__What you will do__. Convert the records below into a Markdown table with the columns Row and Entry, numbering each row and skipping blank lines. Leave the pictures out of the table.

__The records__.
------------------------------------
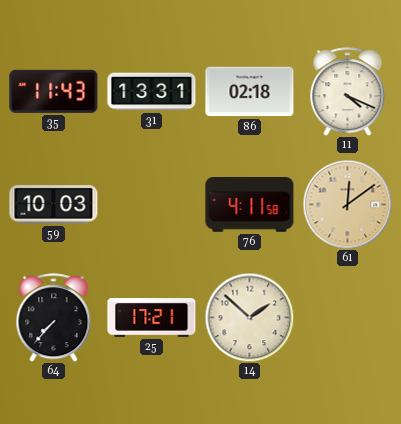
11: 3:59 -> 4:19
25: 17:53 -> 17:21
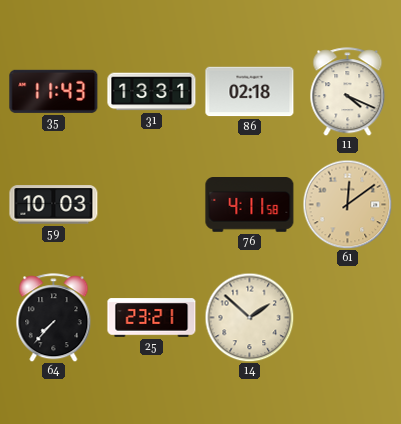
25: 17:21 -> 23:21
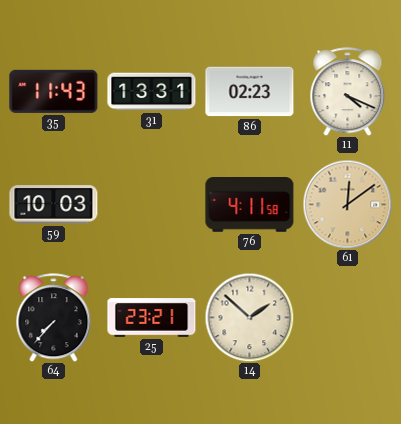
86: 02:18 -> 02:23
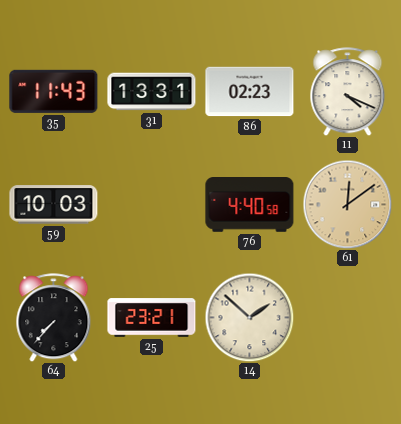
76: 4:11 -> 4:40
------------------------------------
__Correct output__.
| Row | Entry |
|---|---|
| 1 | 11: 3:59 -> 4:19 |
| 2 | 25: 17:53 -> 17:21 |
| 3 | 25: 17:21 -> 23:21 |
| 4 | 86: 02:18 -> 02:23 |
| 5 | 76: 4:11 -> 4:40 |